*** Opening Source material ***

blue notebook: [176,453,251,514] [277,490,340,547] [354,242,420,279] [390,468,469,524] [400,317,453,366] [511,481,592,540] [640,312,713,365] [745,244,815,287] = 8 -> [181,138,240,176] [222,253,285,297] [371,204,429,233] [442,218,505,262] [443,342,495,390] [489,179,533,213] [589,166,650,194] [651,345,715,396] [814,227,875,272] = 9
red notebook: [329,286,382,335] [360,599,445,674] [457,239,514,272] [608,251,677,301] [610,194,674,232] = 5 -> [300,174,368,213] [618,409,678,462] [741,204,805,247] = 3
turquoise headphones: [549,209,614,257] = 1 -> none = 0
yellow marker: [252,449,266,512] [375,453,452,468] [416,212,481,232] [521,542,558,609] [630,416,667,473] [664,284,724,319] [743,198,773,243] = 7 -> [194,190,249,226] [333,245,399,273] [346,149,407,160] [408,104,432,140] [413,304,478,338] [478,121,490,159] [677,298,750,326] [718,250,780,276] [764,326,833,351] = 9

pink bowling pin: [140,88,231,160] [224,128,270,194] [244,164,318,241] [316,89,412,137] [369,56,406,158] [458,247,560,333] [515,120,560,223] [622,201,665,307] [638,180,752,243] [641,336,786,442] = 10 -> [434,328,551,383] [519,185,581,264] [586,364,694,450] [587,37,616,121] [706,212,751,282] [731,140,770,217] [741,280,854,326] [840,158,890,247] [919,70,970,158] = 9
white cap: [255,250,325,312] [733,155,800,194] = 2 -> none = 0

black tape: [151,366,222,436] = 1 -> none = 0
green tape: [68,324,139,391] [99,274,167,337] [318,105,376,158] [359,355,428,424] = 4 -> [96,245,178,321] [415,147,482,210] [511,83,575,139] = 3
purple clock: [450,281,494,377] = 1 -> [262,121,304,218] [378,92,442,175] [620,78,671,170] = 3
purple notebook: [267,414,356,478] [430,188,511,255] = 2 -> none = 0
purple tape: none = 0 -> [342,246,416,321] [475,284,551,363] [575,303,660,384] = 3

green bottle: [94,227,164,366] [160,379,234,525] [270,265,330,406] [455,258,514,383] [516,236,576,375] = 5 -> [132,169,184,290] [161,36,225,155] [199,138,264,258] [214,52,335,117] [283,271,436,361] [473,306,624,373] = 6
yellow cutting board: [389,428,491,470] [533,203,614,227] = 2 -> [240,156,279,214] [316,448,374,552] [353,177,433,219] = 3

*** Closing Source material ***

▶ **Directive**:
Everything from the line containing "green bottle: [94,227,164,366]" to the end of the records must be written out exactly; include both of those lines and no others.

▶ **Answer to this task**:
green bottle: [94,227,164,366] [160,379,234,525] [270,265,330,406] [455,258,514,383] [516,236,576,375] = 5 -> [132,169,184,290] [161,36,225,155] [199,138,264,258] [214,52,335,117] [283,271,436,361] [473,306,624,373] = 6
yellow cutting board: [389,428,491,470] [533,203,614,227] = 2 -> [240,156,279,214] [316,448,374,552] [353,177,433,219] = 3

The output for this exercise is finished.